### Data entries
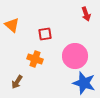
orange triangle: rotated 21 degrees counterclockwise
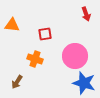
orange triangle: rotated 35 degrees counterclockwise
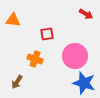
red arrow: rotated 40 degrees counterclockwise
orange triangle: moved 1 px right, 5 px up
red square: moved 2 px right
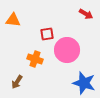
pink circle: moved 8 px left, 6 px up
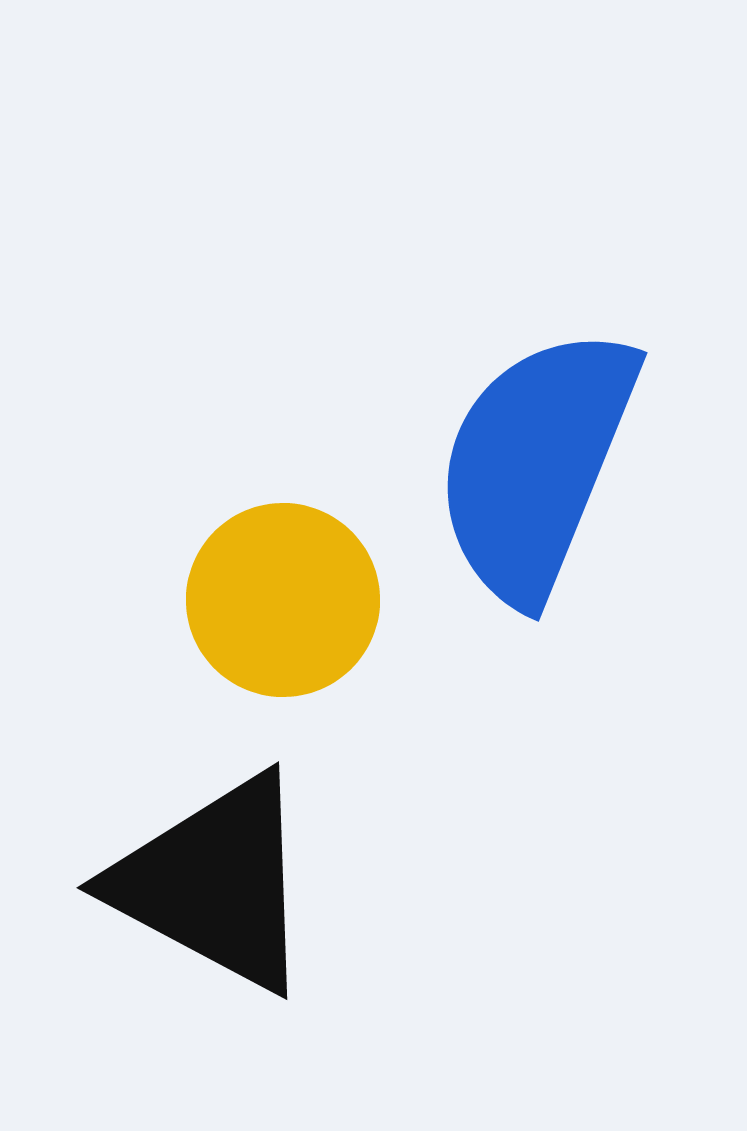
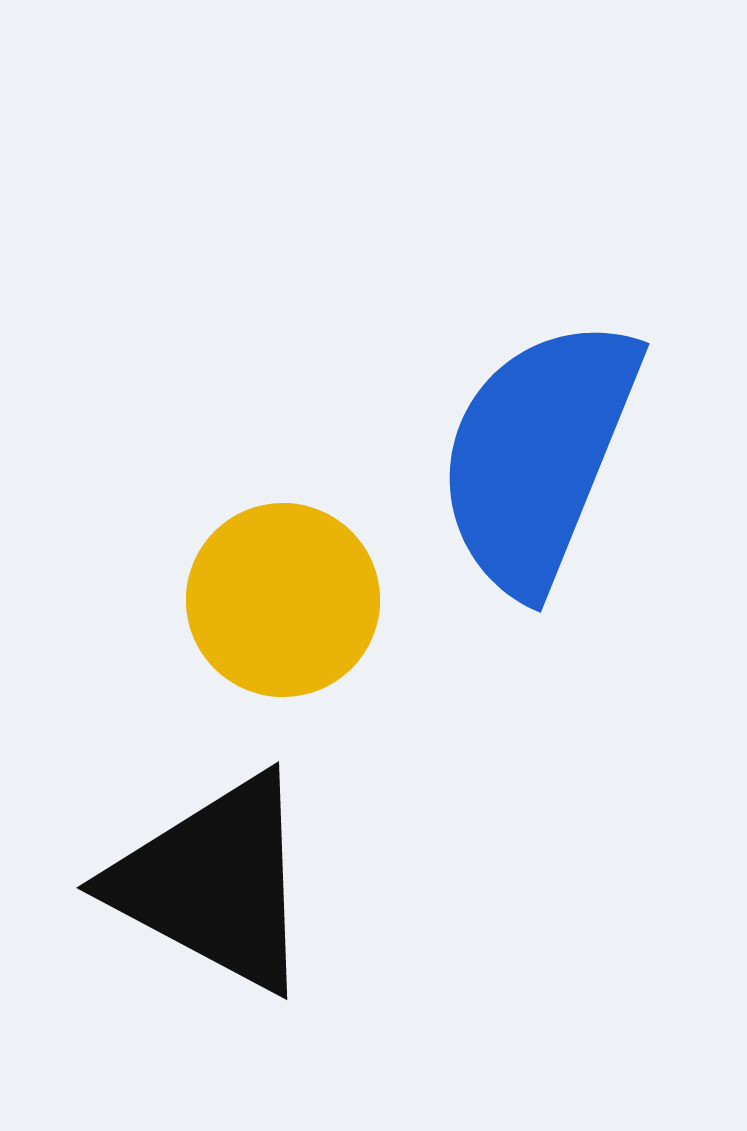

### PROMPT
Reproduce all of the lines above word for word, leaving the pictures out.

### SOLUTION TO THIS TASK
orange triangle: rotated 21 degrees counterclockwise
orange triangle: rotated 35 degrees counterclockwise
red arrow: rotated 40 degrees counterclockwise
orange triangle: moved 1 px right, 5 px up
red square: moved 2 px right
pink circle: moved 8 px left, 6 px up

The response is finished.